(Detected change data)
________________

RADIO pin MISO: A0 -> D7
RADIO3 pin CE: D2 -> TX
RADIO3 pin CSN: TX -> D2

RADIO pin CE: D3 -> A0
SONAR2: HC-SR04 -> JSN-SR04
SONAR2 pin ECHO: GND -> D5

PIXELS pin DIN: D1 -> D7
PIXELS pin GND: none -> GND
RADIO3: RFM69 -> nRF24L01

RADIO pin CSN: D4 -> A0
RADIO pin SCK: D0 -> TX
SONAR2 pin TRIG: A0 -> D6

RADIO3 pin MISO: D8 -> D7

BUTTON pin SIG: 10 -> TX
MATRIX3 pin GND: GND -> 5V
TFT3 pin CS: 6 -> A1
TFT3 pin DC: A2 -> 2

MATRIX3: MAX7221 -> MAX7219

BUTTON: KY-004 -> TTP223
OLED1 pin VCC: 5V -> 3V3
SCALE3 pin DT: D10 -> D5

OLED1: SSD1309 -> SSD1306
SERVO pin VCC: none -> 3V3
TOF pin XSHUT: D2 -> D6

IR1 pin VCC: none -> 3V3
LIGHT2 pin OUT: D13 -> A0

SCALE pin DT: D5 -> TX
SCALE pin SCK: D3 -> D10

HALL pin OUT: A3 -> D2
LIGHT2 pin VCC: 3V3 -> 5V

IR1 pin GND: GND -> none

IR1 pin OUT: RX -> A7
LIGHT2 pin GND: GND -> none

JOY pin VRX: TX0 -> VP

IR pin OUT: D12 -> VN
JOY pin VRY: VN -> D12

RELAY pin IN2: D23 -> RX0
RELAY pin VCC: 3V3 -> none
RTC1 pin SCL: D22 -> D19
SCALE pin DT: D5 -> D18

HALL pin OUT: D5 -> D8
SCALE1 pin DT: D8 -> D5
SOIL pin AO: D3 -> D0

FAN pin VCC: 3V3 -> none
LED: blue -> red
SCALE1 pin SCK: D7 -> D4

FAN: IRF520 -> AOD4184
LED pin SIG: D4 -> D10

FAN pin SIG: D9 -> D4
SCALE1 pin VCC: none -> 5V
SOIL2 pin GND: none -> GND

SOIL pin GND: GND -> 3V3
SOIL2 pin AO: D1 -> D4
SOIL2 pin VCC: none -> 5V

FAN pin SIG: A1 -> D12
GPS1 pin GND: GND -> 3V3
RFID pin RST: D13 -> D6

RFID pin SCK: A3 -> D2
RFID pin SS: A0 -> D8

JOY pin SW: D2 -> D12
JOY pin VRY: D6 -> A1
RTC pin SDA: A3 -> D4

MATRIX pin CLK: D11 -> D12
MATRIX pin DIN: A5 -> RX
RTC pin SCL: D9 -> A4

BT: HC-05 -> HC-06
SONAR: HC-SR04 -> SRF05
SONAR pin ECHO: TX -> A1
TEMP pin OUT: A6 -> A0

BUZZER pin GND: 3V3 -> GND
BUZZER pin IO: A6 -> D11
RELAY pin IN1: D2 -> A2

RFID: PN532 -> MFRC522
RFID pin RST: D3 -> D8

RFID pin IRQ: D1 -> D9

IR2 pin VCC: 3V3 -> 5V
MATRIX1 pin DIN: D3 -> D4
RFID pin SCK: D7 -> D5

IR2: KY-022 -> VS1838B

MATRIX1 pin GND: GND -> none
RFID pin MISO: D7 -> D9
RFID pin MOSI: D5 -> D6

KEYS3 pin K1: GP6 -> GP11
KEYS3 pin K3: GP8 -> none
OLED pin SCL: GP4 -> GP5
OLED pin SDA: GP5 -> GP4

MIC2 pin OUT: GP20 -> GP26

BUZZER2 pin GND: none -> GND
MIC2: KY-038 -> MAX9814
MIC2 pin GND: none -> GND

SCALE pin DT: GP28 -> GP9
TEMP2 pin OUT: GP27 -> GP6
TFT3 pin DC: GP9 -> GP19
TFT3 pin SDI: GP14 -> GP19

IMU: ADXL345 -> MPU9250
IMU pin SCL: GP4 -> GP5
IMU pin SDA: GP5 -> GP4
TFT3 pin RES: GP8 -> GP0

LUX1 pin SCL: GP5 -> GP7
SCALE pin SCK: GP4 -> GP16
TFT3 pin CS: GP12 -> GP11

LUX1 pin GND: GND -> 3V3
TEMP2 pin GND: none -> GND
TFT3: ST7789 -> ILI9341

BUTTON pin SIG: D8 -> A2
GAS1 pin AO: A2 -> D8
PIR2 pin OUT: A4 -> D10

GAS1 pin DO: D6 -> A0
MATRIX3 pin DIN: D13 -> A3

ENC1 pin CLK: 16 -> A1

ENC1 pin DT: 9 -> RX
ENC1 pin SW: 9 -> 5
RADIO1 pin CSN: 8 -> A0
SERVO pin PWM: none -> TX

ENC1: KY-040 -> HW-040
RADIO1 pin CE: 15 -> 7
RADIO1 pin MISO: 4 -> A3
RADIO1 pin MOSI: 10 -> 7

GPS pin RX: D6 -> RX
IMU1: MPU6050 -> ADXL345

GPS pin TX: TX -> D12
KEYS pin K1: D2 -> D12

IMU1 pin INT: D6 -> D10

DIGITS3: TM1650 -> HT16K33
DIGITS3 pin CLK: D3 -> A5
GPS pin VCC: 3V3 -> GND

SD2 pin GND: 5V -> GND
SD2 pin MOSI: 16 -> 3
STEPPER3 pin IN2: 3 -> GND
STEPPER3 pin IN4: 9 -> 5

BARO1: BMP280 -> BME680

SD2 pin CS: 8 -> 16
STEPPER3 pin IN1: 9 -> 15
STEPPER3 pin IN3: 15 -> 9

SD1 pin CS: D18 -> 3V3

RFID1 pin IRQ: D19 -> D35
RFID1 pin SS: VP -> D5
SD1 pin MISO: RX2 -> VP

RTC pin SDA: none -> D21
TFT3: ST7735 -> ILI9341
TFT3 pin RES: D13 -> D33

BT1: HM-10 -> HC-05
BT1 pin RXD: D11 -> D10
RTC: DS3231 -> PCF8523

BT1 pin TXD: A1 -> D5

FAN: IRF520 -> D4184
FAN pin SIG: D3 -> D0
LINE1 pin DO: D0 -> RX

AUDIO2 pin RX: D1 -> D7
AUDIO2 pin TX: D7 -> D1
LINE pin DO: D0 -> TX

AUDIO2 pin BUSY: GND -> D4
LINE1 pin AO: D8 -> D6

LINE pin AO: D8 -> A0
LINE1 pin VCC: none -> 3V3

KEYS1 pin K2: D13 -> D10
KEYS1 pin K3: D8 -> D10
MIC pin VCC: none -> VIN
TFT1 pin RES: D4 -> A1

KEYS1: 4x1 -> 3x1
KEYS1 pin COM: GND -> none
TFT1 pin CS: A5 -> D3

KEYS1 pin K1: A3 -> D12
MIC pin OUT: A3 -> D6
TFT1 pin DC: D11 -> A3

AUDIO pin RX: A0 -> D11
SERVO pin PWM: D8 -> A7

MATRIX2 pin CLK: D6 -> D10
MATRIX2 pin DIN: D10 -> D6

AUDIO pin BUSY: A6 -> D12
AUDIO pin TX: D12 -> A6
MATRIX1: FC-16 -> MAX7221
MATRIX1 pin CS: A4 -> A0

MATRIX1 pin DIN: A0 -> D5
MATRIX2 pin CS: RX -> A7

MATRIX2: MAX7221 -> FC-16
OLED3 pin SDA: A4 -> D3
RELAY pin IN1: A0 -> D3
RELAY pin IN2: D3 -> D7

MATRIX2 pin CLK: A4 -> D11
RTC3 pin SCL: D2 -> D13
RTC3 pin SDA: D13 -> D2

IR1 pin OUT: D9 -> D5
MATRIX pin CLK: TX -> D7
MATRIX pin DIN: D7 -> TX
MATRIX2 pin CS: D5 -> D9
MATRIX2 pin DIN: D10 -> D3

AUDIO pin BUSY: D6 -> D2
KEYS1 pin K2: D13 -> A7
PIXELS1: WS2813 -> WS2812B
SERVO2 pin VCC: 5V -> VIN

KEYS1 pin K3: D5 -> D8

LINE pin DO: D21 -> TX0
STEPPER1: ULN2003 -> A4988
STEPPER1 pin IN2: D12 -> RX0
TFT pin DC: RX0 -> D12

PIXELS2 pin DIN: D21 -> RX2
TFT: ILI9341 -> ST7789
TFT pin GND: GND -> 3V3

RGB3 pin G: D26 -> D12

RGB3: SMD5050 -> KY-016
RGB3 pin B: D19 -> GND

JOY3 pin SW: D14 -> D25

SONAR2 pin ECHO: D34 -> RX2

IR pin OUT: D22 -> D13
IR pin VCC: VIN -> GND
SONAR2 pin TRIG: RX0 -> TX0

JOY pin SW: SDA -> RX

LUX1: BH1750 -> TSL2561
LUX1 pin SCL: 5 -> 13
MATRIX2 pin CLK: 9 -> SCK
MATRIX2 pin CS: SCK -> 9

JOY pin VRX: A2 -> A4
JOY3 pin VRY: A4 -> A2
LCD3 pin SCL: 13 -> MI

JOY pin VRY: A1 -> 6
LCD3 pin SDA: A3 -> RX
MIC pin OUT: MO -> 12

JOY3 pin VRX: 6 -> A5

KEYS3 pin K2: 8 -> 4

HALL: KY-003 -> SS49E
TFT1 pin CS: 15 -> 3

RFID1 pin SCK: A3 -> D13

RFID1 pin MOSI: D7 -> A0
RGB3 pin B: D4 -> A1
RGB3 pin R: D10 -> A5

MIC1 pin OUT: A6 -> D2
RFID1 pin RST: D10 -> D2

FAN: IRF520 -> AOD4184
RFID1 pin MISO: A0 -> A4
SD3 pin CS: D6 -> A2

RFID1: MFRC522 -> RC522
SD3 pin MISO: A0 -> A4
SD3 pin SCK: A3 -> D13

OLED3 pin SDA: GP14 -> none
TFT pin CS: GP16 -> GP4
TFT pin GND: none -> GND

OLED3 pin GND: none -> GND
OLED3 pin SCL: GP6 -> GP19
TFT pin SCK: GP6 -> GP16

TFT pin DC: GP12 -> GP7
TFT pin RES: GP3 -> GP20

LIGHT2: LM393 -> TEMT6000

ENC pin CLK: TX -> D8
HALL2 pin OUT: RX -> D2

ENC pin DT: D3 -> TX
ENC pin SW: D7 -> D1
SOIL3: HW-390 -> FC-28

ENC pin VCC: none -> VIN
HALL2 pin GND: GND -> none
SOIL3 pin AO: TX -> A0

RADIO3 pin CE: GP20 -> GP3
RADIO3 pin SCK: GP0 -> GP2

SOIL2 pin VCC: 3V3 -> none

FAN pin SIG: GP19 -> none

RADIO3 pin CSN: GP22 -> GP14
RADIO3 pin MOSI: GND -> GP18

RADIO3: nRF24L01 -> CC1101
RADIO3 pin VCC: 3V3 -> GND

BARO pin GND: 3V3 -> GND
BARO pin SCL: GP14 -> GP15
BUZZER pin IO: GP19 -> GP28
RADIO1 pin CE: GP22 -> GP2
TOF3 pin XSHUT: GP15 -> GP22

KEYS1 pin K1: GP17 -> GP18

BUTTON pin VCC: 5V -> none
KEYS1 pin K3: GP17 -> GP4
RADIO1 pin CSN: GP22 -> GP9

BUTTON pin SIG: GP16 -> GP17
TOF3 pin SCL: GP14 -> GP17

________________

• _How to complete this task_
The required output is the entries from their opening line through the line holding "RFID pin IRQ: D1 -> D9", repeated exactly, with both end lines kept.

• _Output_
RADIO pin MISO: A0 -> D7
RADIO3 pin CE: D2 -> TX
RADIO3 pin CSN: TX -> D2

RADIO pin CE: D3 -> A0
SONAR2: HC-SR04 -> JSN-SR04
SONAR2 pin ECHO: GND -> D5

PIXELS pin DIN: D1 -> D7
PIXELS pin GND: none -> GND
RADIO3: RFM69 -> nRF24L01

RADIO pin CSN: D4 -> A0
RADIO pin SCK: D0 -> TX
SONAR2 pin TRIG: A0 -> D6

RADIO3 pin MISO: D8 -> D7

BUTTON pin SIG: 10 -> TX
MATRIX3 pin GND: GND -> 5V
TFT3 pin CS: 6 -> A1
TFT3 pin DC: A2 -> 2

MATRIX3: MAX7221 -> MAX7219

BUTTON: KY-004 -> TTP223
OLED1 pin VCC: 5V -> 3V3
SCALE3 pin DT: D10 -> D5

OLED1: SSD1309 -> SSD1306
SERVO pin VCC: none -> 3V3
TOF pin XSHUT: D2 -> D6

IR1 pin VCC: none -> 3V3
LIGHT2 pin OUT: D13 -> A0

SCALE pin DT: D5 -> TX
SCALE pin SCK: D3 -> D10

HALL pin OUT: A3 -> D2
LIGHT2 pin VCC: 3V3 -> 5V

IR1 pin GND: GND -> none

IR1 pin OUT: RX -> A7
LIGHT2 pin GND: GND -> none

JOY pin VRX: TX0 -> VP

IR pin OUT: D12 -> VN
JOY pin VRY: VN -> D12

RELAY pin IN2: D23 -> RX0
RELAY pin VCC: 3V3 -> none
RTC1 pin SCL: D22 -> D19
SCALE pin DT: D5 -> D18

HALL pin OUT: D5 -> D8
SCALE1 pin DT: D8 -> D5
SOIL pin AO: D3 -> D0

FAN pin VCC: 3V3 -> none
LED: blue -> red
SCALE1 pin SCK: D7 -> D4

FAN: IRF520 -> AOD4184
LED pin SIG: D4 -> D10

FAN pin SIG: D9 -> D4
SCALE1 pin VCC: none -> 5V
SOIL2 pin GND: none -> GND

SOIL pin GND: GND -> 3V3
SOIL2 pin AO: D1 -> D4
SOIL2 pin VCC: none -> 5V

FAN pin SIG: A1 -> D12
GPS1 pin GND: GND -> 3V3
RFID pin RST: D13 -> D6

RFID pin SCK: A3 -> D2
RFID pin SS: A0 -> D8

JOY pin SW: D2 -> D12
JOY pin VRY: D6 -> A1
RTC pin SDA: A3 -> D4

MATRIX pin CLK: D11 -> D12
MATRIX pin DIN: A5 -> RX
RTC pin SCL: D9 -> A4

BT: HC-05 -> HC-06
SONAR: HC-SR04 -> SRF05
SONAR pin ECHO: TX -> A1
TEMP pin OUT: A6 -> A0

BUZZER pin GND: 3V3 -> GND
BUZZER pin IO: A6 -> D11
RELAY pin IN1: D2 -> A2

RFID: PN532 -> MFRC522
RFID pin RST: D3 -> D8

RFID pin IRQ: D1 -> D9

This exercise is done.